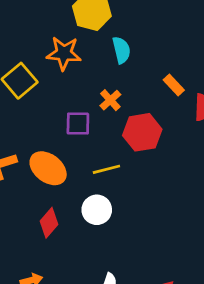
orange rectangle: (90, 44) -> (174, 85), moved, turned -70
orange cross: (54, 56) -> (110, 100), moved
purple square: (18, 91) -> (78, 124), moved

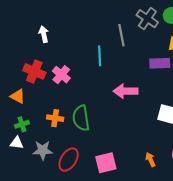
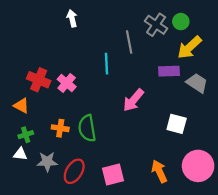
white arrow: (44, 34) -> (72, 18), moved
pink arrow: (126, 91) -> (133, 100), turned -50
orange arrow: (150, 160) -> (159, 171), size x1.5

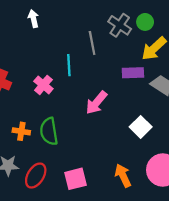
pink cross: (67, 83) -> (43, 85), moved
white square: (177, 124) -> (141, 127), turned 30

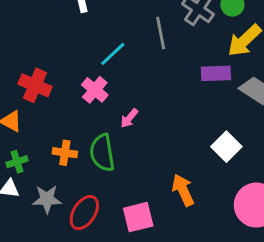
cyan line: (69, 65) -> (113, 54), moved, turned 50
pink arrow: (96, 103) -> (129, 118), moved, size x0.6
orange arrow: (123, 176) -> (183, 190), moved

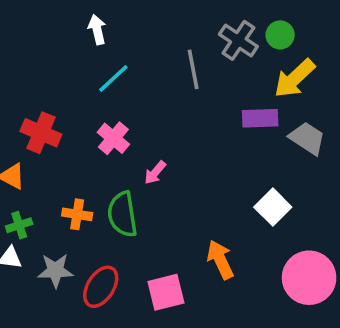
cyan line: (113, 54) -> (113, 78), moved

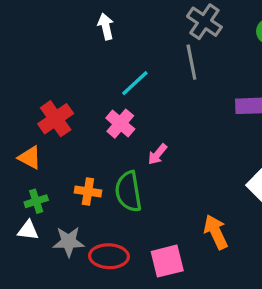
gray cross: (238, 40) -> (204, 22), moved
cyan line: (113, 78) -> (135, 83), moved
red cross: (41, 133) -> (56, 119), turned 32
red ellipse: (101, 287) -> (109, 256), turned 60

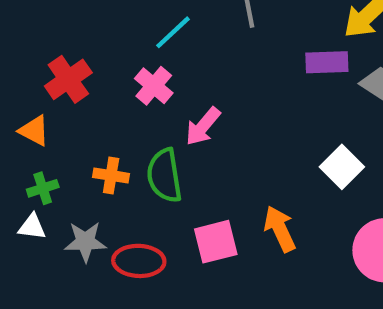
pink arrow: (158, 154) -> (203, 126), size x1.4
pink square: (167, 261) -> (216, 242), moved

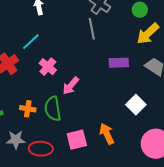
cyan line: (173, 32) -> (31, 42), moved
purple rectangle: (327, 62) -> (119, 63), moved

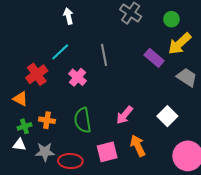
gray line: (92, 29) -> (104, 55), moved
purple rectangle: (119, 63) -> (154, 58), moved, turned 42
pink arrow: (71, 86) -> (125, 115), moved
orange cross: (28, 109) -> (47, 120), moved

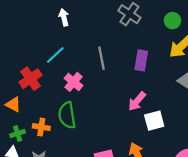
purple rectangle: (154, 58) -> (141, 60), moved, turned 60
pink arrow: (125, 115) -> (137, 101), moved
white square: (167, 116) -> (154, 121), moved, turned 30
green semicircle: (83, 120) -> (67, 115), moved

Try it: Which of the lines in the material carry the string "orange"? Pull them out.

Finished exercise:
orange rectangle: (90, 44) -> (174, 85), moved, turned -70
orange cross: (54, 56) -> (110, 100), moved
orange arrow: (150, 160) -> (159, 171), size x1.5
orange arrow: (123, 176) -> (183, 190), moved
orange cross: (28, 109) -> (47, 120), moved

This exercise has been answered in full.